(DATA SUPPLIED)
=== Begin Enclosure ===
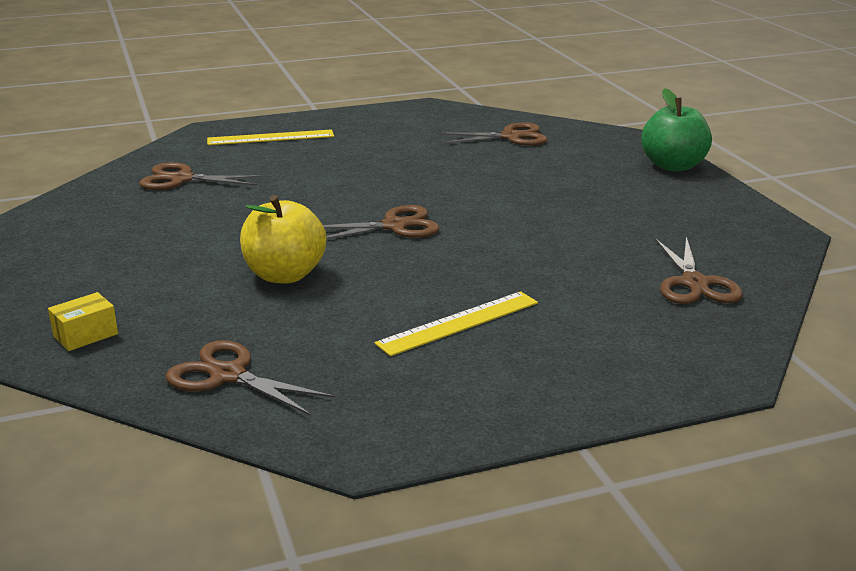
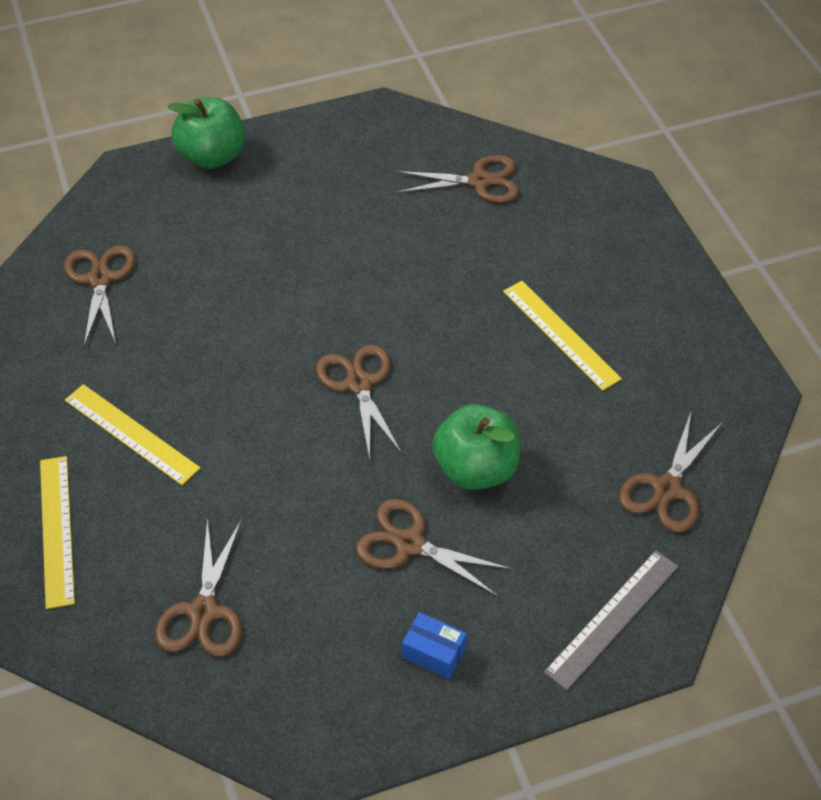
camera: 90 degrees left, 25 degrees up
(85, 335) = (612, 618): yellow box -> grey ruler
(99, 255) = (434, 652): none -> blue box
(211, 246) = (409, 544): none -> brown scissors
(284, 275) = (476, 468): yellow apple -> green apple
(351, 153) = (131, 434): none -> yellow ruler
=== End Enclosure ===
(PROBLEM REQUIREMENTS) Write out every line of the listing exactly as written, and leave the pictures out.

(TASK RESULT)
camera: 90 degrees left, 25 degrees up
(85, 335) = (612, 618): yellow box -> grey ruler
(99, 255) = (434, 652): none -> blue box
(211, 246) = (409, 544): none -> brown scissors
(284, 275) = (476, 468): yellow apple -> green apple
(351, 153) = (131, 434): none -> yellow ruler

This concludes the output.